- PROBLEM DETAILS
Please set down the data again exactly, minus the pictures.

:::

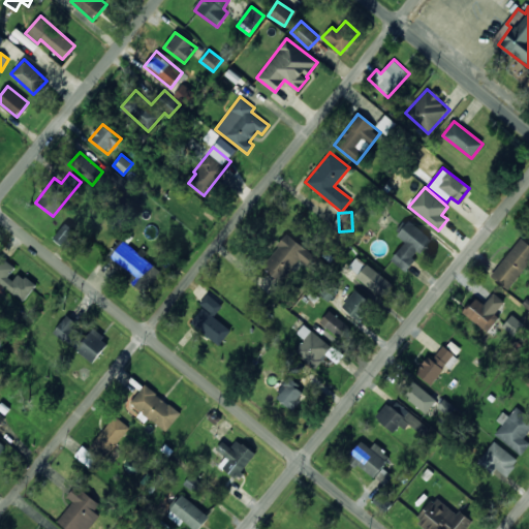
[(405,272),(416,259),(415,258),(432,239),(409,220),(397,236),(405,242),(391,259),(405,272)]
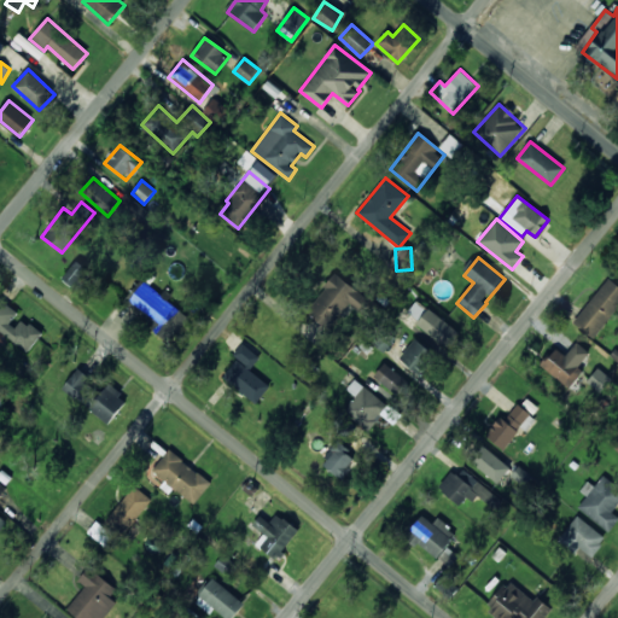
[(79,290),(91,270),(75,261),(63,280),(79,290)]
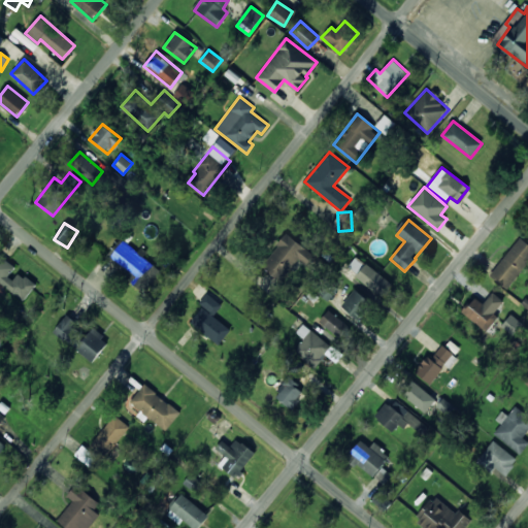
[(298,259),(308,267),(317,257),(288,233),(261,265),(281,282),(298,259)]
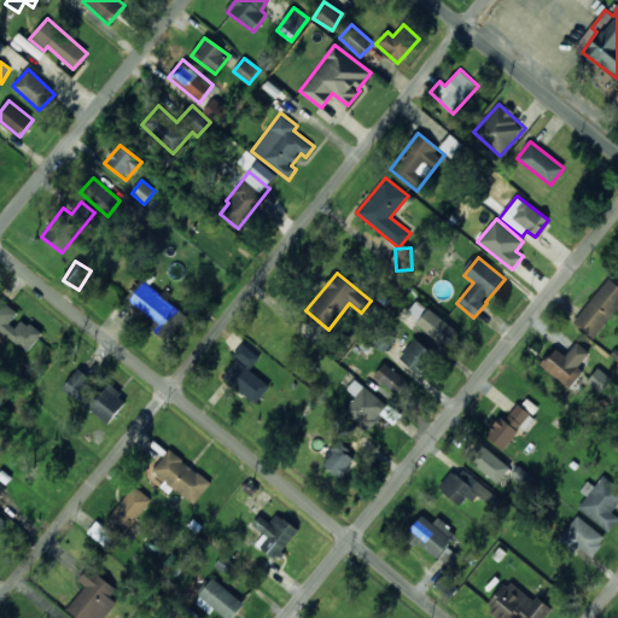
[(593,338),(617,307),(617,285),(608,278),(573,322),(593,338)]
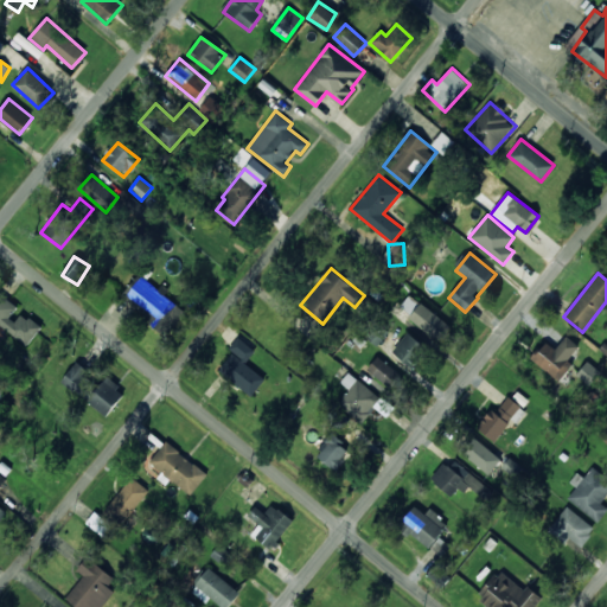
[(187,311),(159,288),(158,289),(139,274),(120,298),(167,336),(187,311)]
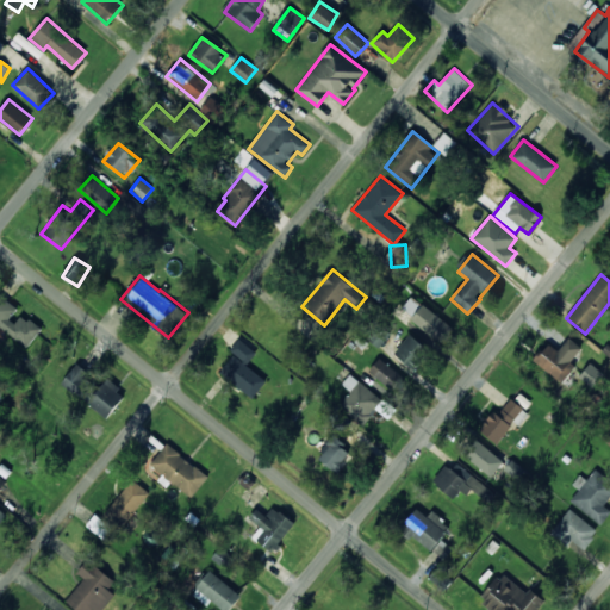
[(0,325),(27,348),(42,329),(23,315),(16,323),(10,318),(18,309),(0,293),(0,325)]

:::

- COMPLETED EXERCISE
[(405,272),(416,259),(415,258),(432,239),(409,220),(397,236),(405,242),(391,259),(405,272)]
[(79,290),(91,270),(75,261),(63,280),(79,290)]
[(298,259),(308,267),(317,257),(288,233),(261,265),(281,282),(298,259)]
[(593,338),(617,307),(617,285),(608,278),(573,322),(593,338)]
[(187,311),(159,288),(158,289),(139,274),(120,298),(167,336),(187,311)]
[(0,325),(27,348),(42,329),(23,315),(16,323),(10,318),(18,309),(0,293),(0,325)]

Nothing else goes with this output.